◆ Instructions to follow
Nothing but the text of the records should come back; copy it exactly and leave the pictures out.

◆ Input for this task
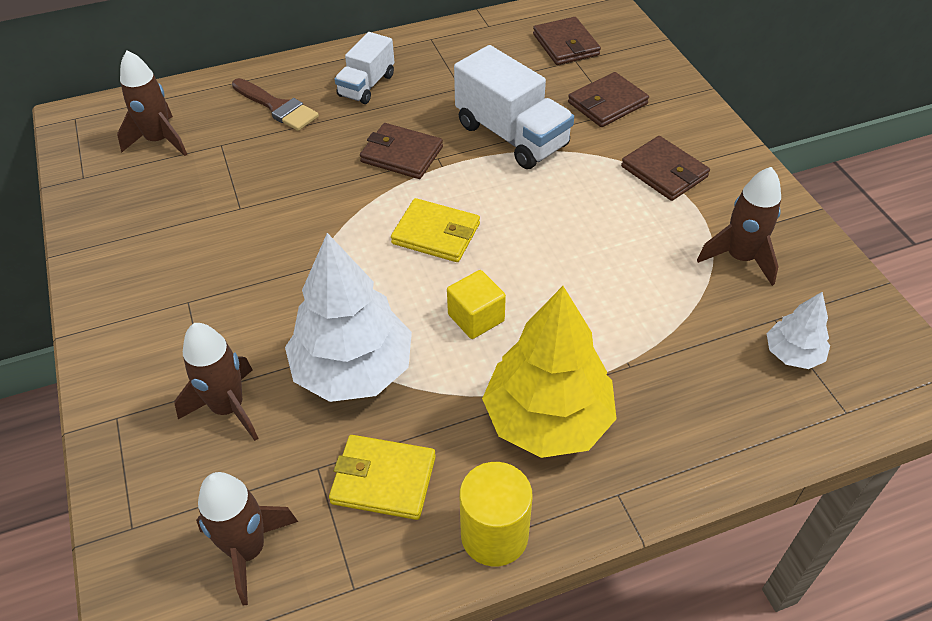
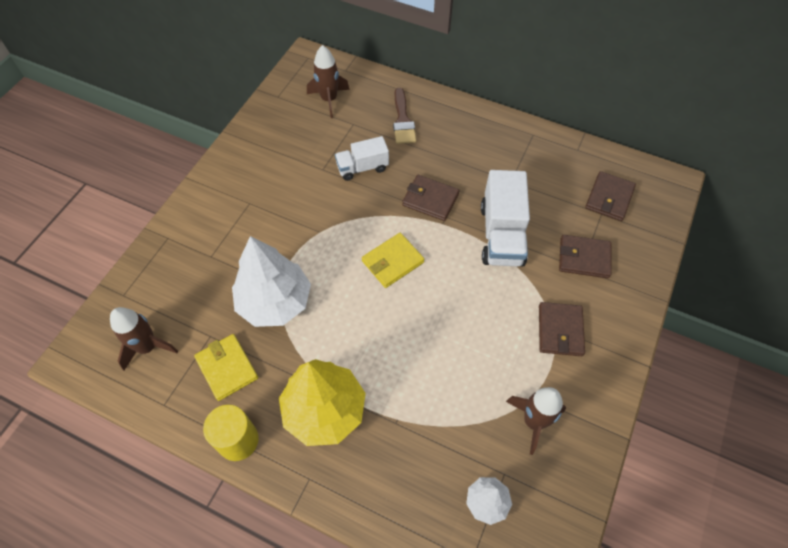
camera: 45 degrees right, 10 degrees up
(228, 408) = (209, 273): brown rocket -> none
(367, 85) = (462, 141): white truck -> white truck (362, 168)
(402, 154) = (430, 199): brown wallet -> brown wallet turned 45 degrees counterclockwise
(436, 234) = (392, 262): yellow wallet -> yellow wallet turned 75 degrees clockwise
(476, 318) = (356, 326): yellow cube -> none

◆ Written solution
camera: 45 degrees right, 10 degrees up
(228, 408) = (209, 273): brown rocket -> none
(367, 85) = (462, 141): white truck -> white truck (362, 168)
(402, 154) = (430, 199): brown wallet -> brown wallet turned 45 degrees counterclockwise
(436, 234) = (392, 262): yellow wallet -> yellow wallet turned 75 degrees clockwise
(476, 318) = (356, 326): yellow cube -> none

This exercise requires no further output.